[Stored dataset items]
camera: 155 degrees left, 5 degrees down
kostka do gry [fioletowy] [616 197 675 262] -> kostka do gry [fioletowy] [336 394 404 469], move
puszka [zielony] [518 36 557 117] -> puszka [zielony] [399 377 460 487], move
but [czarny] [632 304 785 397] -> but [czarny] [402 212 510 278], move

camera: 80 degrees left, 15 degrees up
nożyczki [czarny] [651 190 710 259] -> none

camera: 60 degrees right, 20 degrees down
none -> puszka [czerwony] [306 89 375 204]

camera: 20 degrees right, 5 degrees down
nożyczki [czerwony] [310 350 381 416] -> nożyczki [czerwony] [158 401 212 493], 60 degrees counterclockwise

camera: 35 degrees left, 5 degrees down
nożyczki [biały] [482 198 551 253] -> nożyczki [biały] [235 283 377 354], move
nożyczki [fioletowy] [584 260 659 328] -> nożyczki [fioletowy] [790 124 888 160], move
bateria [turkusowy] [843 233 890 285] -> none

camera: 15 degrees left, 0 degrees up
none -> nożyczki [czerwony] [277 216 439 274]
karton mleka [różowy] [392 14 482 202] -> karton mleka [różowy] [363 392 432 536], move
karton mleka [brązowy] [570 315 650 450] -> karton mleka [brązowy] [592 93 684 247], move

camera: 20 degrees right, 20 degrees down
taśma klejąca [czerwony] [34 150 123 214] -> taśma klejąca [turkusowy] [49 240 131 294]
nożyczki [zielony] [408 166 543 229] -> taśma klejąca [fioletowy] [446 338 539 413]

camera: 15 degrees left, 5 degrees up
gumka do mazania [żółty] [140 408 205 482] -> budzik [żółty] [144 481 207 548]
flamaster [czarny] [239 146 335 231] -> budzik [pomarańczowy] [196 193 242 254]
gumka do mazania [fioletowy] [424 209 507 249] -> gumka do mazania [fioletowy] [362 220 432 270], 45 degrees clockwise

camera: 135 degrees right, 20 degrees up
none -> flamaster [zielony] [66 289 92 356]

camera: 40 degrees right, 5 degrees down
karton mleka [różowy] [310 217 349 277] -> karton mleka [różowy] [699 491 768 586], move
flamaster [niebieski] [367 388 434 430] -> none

About this exercise —
Set down each line of the data precisely as it appears above.

Finished exercise —
camera: 155 degrees left, 5 degrees down
kostka do gry [fioletowy] [616 197 675 262] -> kostka do gry [fioletowy] [336 394 404 469], move
puszka [zielony] [518 36 557 117] -> puszka [zielony] [399 377 460 487], move
but [czarny] [632 304 785 397] -> but [czarny] [402 212 510 278], move

camera: 80 degrees left, 15 degrees up
nożyczki [czarny] [651 190 710 259] -> none

camera: 60 degrees right, 20 degrees down
none -> puszka [czerwony] [306 89 375 204]

camera: 20 degrees right, 5 degrees down
nożyczki [czerwony] [310 350 381 416] -> nożyczki [czerwony] [158 401 212 493], 60 degrees counterclockwise

camera: 35 degrees left, 5 degrees down
nożyczki [biały] [482 198 551 253] -> nożyczki [biały] [235 283 377 354], move
nożyczki [fioletowy] [584 260 659 328] -> nożyczki [fioletowy] [790 124 888 160], move
bateria [turkusowy] [843 233 890 285] -> none

camera: 15 degrees left, 0 degrees up
none -> nożyczki [czerwony] [277 216 439 274]
karton mleka [różowy] [392 14 482 202] -> karton mleka [różowy] [363 392 432 536], move
karton mleka [brązowy] [570 315 650 450] -> karton mleka [brązowy] [592 93 684 247], move

camera: 20 degrees right, 20 degrees down
taśma klejąca [czerwony] [34 150 123 214] -> taśma klejąca [turkusowy] [49 240 131 294]
nożyczki [zielony] [408 166 543 229] -> taśma klejąca [fioletowy] [446 338 539 413]

camera: 15 degrees left, 5 degrees up
gumka do mazania [żółty] [140 408 205 482] -> budzik [żółty] [144 481 207 548]
flamaster [czarny] [239 146 335 231] -> budzik [pomarańczowy] [196 193 242 254]
gumka do mazania [fioletowy] [424 209 507 249] -> gumka do mazania [fioletowy] [362 220 432 270], 45 degrees clockwise

camera: 135 degrees right, 20 degrees up
none -> flamaster [zielony] [66 289 92 356]

camera: 40 degrees right, 5 degrees down
karton mleka [różowy] [310 217 349 277] -> karton mleka [różowy] [699 491 768 586], move
flamaster [niebieski] [367 388 434 430] -> none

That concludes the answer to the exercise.